**Records**
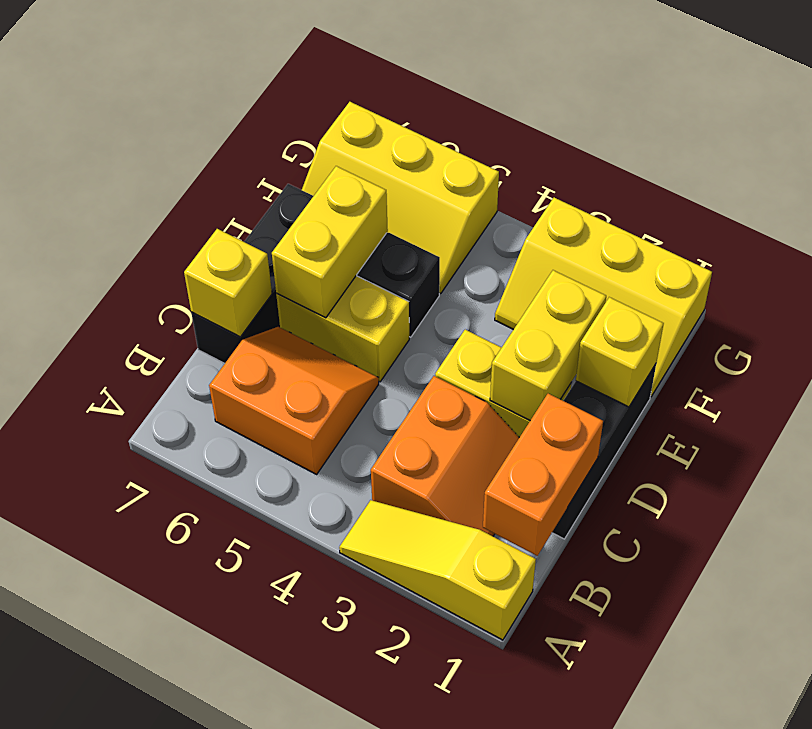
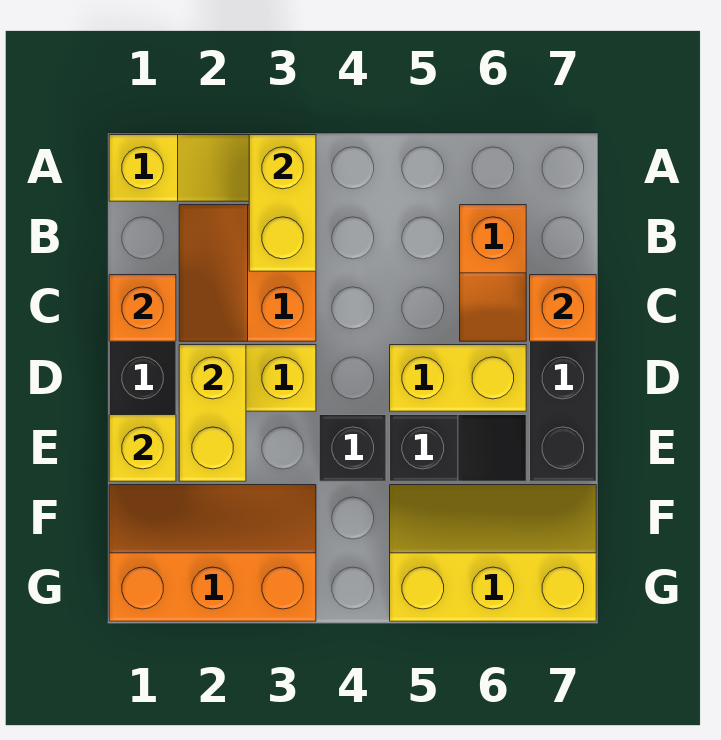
orange brick B1:C1 level 2 -> orange brick C1 level 2
orange slope B5:C6 level 1 top B -> orange slope B6:C6 level 1 top B
yellow brick C7 level 2 -> orange brick C7 level 2
yellow brick D6:E6 level 2 -> yellow brick A3:B3 level 2
none -> black brick E4 level 1
yellow slope F1:G3 level 1 top G -> orange slope F1:G3 level 1 top G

**Problem to solve**
Note each line of the material holding "yellow" and copy it out.

**Exercise solution**
yellow brick C7 level 2 -> orange brick C7 level 2
yellow brick D6:E6 level 2 -> yellow brick A3:B3 level 2
yellow slope F1:G3 level 1 top G -> orange slope F1:G3 level 1 top G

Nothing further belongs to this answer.